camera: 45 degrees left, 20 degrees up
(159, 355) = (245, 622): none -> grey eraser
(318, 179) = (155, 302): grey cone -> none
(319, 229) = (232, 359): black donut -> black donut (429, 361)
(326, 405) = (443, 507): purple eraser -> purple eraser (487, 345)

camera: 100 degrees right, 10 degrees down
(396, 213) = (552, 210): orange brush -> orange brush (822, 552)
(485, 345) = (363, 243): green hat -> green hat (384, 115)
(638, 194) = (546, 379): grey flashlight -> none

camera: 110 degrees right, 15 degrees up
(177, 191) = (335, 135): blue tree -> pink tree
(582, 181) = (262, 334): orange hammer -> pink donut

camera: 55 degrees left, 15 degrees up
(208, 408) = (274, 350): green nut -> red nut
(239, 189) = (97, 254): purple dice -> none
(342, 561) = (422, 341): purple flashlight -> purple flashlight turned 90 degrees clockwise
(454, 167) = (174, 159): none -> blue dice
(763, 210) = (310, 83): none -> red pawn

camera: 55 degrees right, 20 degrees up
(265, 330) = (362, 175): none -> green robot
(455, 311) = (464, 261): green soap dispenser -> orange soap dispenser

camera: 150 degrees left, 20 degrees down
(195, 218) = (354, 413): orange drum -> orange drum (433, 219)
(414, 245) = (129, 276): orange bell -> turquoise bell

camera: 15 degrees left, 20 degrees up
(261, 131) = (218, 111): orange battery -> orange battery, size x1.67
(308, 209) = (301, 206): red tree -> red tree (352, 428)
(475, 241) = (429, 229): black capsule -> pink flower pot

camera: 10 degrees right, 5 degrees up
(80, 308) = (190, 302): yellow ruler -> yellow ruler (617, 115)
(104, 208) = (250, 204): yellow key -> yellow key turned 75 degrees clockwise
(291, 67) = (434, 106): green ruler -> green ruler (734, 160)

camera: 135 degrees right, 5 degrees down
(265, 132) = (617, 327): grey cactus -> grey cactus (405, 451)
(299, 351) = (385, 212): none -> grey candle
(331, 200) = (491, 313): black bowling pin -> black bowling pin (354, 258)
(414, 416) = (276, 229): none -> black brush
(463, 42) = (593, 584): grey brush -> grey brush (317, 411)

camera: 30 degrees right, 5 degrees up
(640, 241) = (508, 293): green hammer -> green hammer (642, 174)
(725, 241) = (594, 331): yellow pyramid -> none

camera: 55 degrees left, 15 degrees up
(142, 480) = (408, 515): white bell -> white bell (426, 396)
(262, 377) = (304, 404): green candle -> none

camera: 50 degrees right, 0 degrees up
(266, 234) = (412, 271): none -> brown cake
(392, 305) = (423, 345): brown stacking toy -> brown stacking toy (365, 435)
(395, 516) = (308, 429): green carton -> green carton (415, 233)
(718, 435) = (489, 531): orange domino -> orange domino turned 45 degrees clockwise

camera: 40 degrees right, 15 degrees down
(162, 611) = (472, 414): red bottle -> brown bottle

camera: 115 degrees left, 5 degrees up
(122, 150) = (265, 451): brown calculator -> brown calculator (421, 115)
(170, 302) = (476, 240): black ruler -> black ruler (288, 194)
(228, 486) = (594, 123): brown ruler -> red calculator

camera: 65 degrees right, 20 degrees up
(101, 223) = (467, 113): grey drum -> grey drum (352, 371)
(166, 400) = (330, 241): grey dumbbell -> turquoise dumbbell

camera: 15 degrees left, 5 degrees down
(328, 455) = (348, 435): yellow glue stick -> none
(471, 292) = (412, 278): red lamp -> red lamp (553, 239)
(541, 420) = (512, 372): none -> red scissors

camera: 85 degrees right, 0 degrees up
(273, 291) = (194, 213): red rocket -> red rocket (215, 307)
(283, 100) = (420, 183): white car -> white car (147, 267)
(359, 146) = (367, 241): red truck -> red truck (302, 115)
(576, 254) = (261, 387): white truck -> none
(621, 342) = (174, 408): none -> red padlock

====================

TASK:
Every line above that holds the string "donut" should be copied out.

RESPONSE AREA:
(319, 229) = (232, 359): black donut -> black donut (429, 361)
(582, 181) = (262, 334): orange hammer -> pink donut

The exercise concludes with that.